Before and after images
-- Opening Marker --

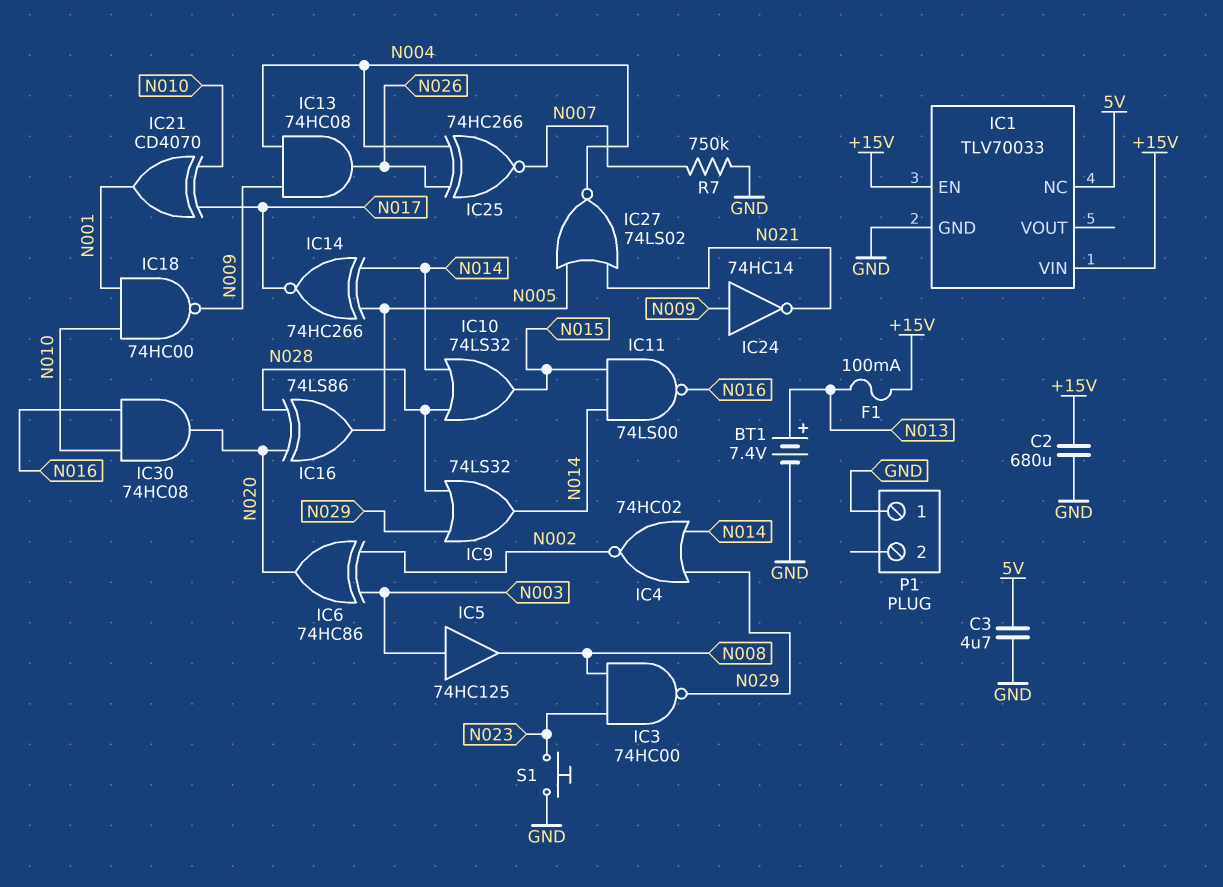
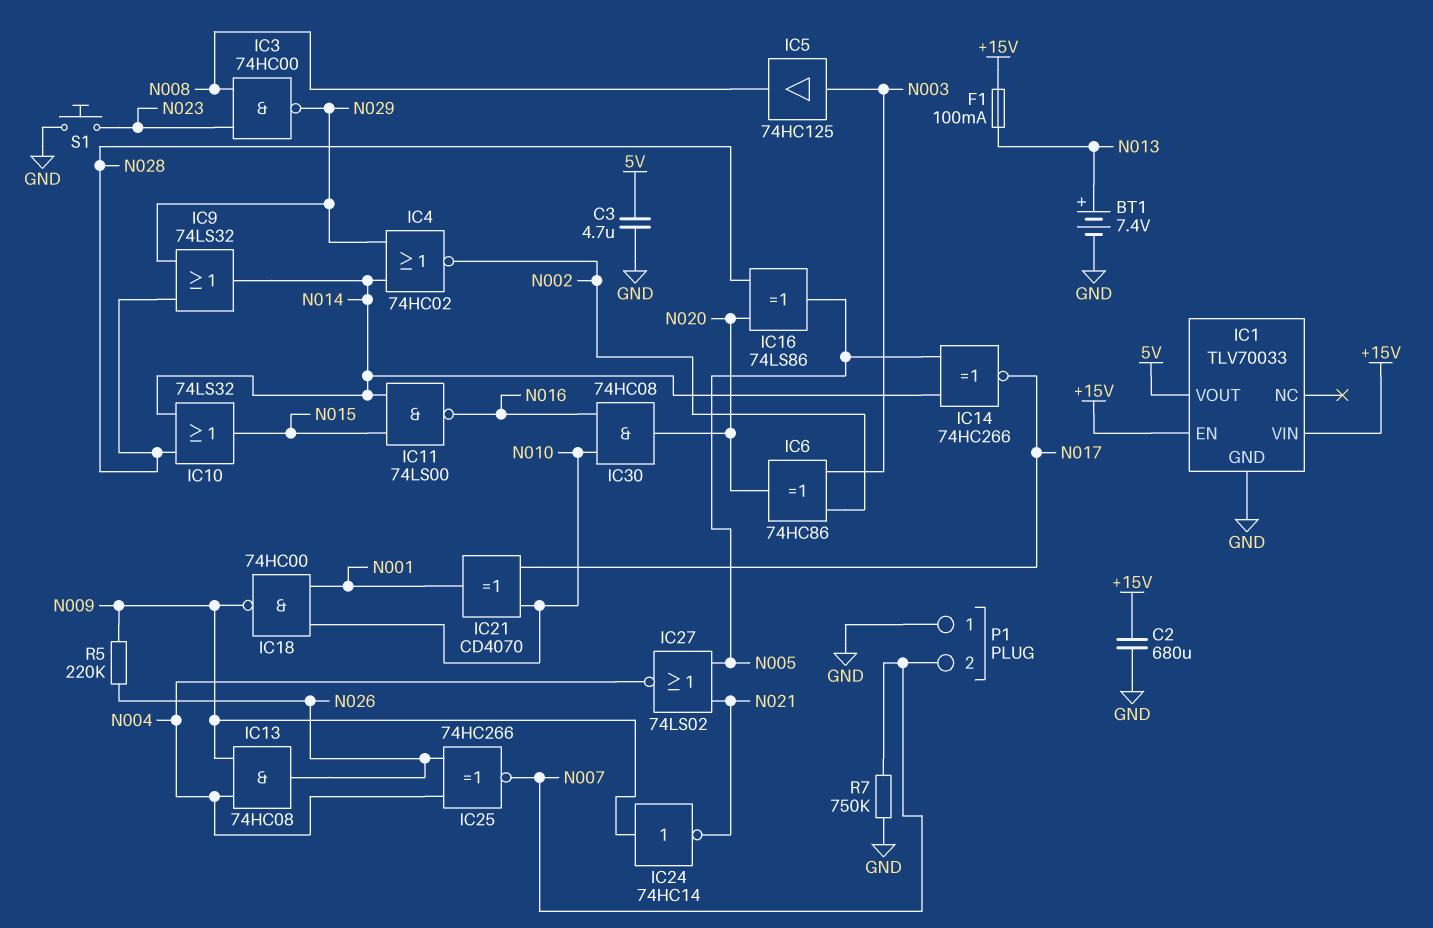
IC1 pin NC: 5V -> none
IC1 pin VOUT: none -> 5V
P1 pin 2: none -> N007
R5: none -> 220k (N009, N026)

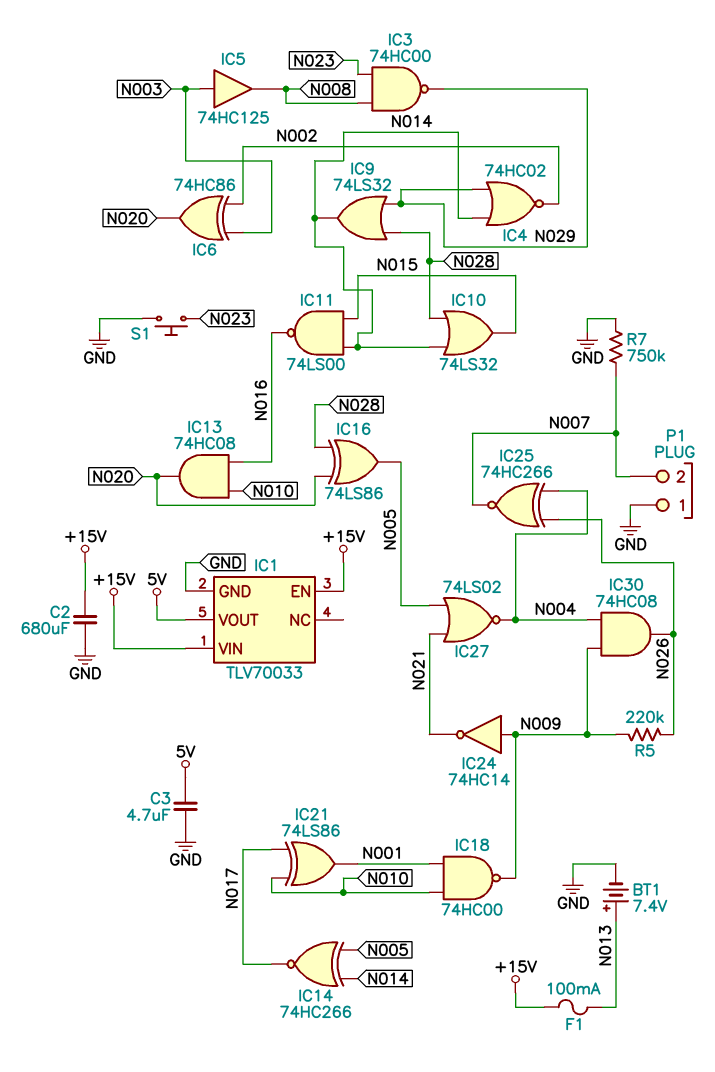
IC13: AND 74HC08 (in N004, in N009, out N026) -> AND 74HC08 (in N010, in N016, out N020)
IC21: XOR CD4070 (in N010, in N017, out N001) -> XOR 74LS86 (in N010, in N017, out N001)
IC30: AND 74HC08 (in N010, in N016, out N020) -> AND 74HC08 (in N004, in N009, out N026)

-- Closing Marker --

◆ ACTIVITY
Using the data above, return every line that contains the string "none".

◆ EXPECTED OUTPUT
IC1 pin NC: 5V -> none
IC1 pin VOUT: none -> 5V
P1 pin 2: none -> N007
R5: none -> 220k (N009, N026)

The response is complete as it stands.